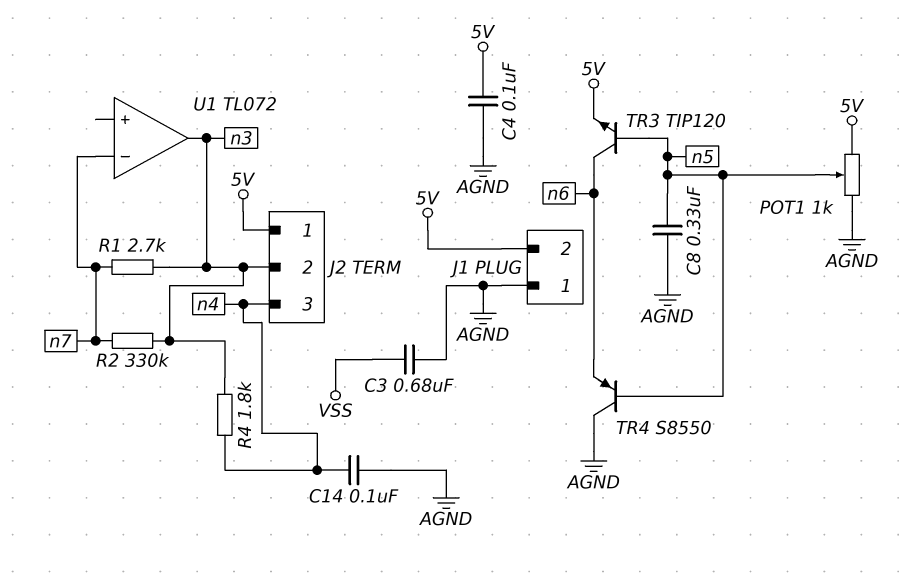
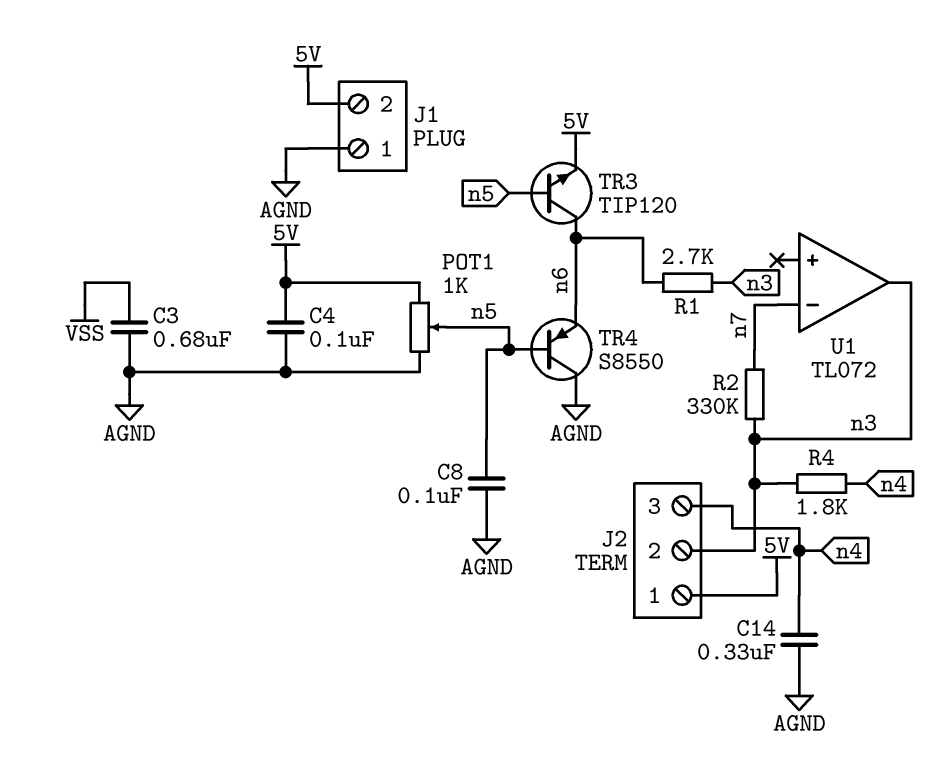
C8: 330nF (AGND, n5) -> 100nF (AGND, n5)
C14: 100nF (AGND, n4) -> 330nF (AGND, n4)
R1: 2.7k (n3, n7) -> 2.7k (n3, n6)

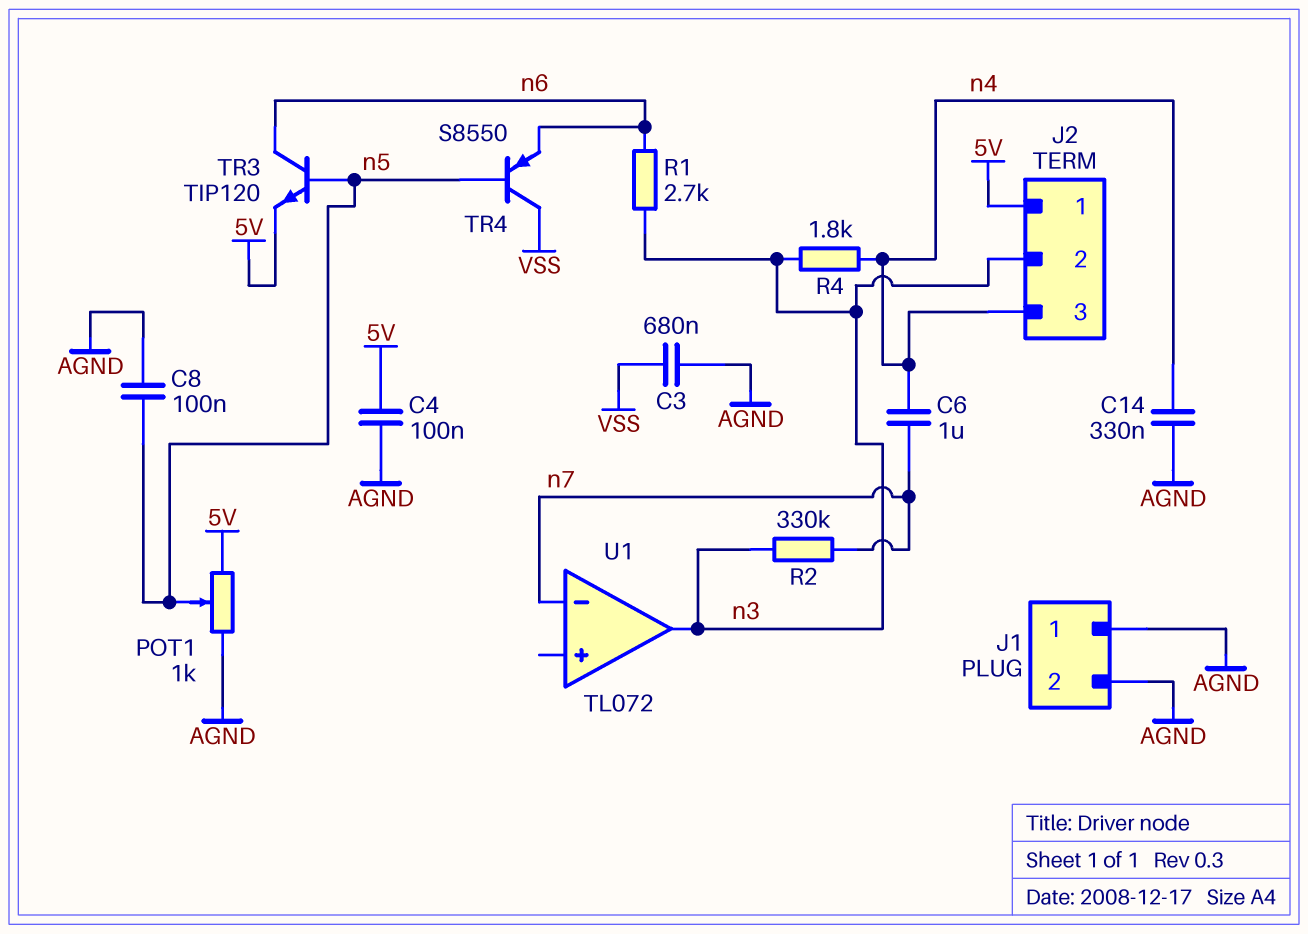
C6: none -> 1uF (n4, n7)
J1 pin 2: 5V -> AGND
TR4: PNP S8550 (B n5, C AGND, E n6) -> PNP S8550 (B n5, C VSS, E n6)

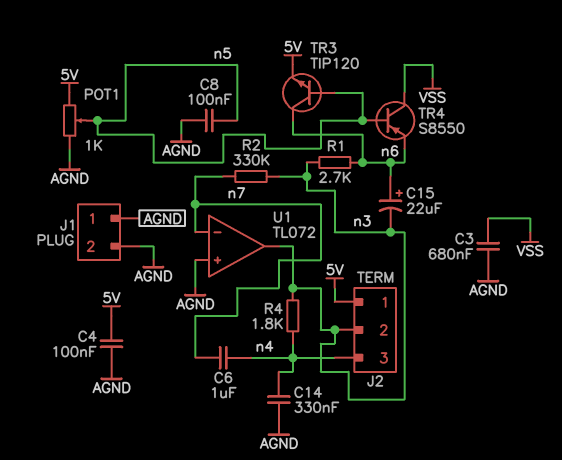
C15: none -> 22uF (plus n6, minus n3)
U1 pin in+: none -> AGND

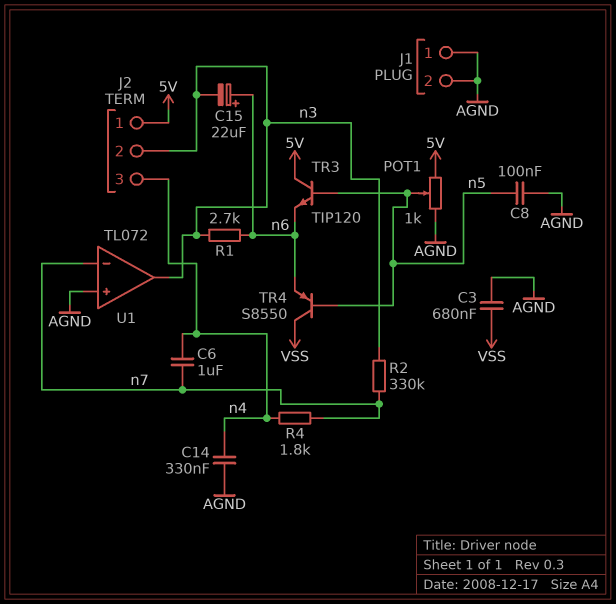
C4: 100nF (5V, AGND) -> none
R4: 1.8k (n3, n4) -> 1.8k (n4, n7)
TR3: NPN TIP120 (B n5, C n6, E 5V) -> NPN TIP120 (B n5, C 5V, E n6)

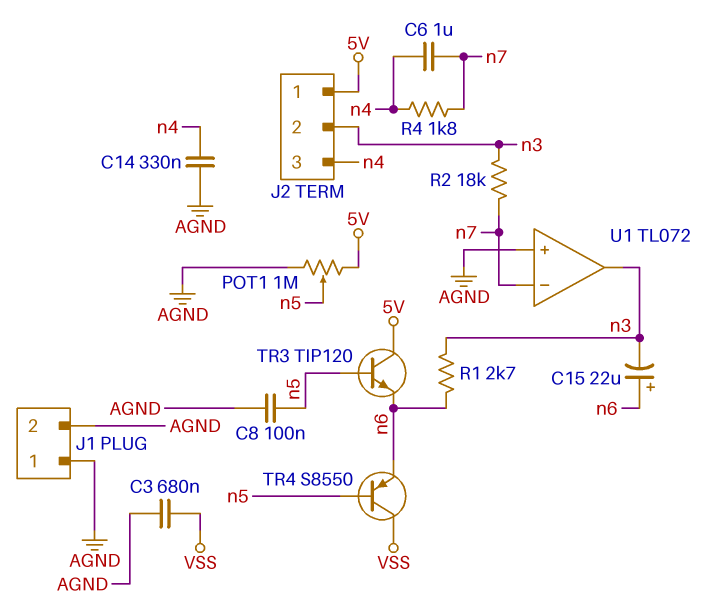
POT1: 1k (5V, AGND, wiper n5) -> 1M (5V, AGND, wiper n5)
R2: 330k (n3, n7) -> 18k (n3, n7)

○ ○ ○ ○ ○

• WORK REQUIRED: Copy all lines of the preceding data that hold the word "none".

• WRITTEN ANSWER:
C6: none -> 1uF (n4, n7)
C15: none -> 22uF (plus n6, minus n3)
U1 pin in+: none -> AGND
C4: 100nF (5V, AGND) -> none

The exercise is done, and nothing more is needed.